▶ What is needed:
Beginning with the line below that contains "camera: 35 degrees left, 10 degrees up" and ending with the line that contains "(588, 300) = (474, 333): orange clock -> none", copy every line exactly. Copy nothing else.

━━━ Provided information ━━━

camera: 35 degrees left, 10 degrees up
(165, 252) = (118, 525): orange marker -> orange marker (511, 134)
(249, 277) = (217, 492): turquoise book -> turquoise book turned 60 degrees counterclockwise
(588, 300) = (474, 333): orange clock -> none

━━━
━━━ Provided information ━━━

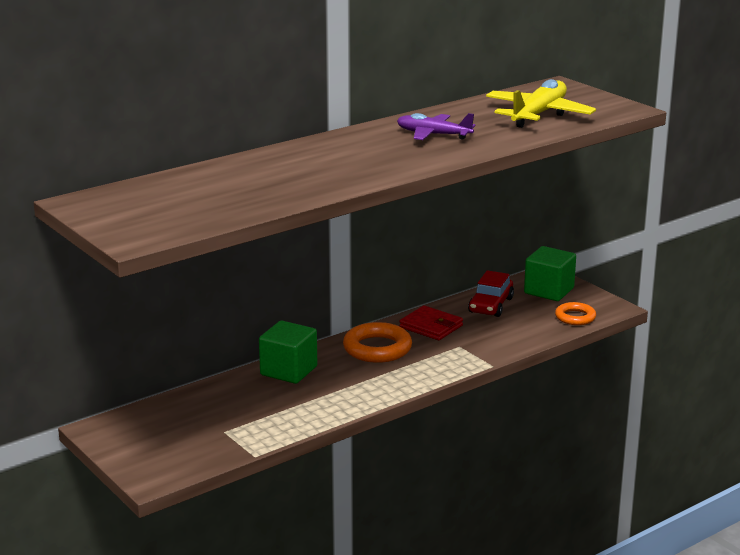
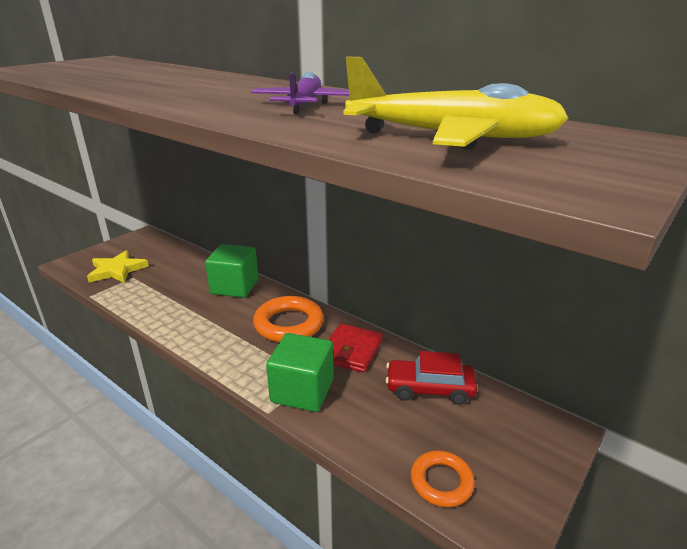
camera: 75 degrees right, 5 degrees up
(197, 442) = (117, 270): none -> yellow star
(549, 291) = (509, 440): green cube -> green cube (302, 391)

━━━

▶ Answer to this problem:
camera: 35 degrees left, 10 degrees up
(165, 252) = (118, 525): orange marker -> orange marker (511, 134)
(249, 277) = (217, 492): turquoise book -> turquoise book turned 60 degrees counterclockwise
(588, 300) = (474, 333): orange clock -> none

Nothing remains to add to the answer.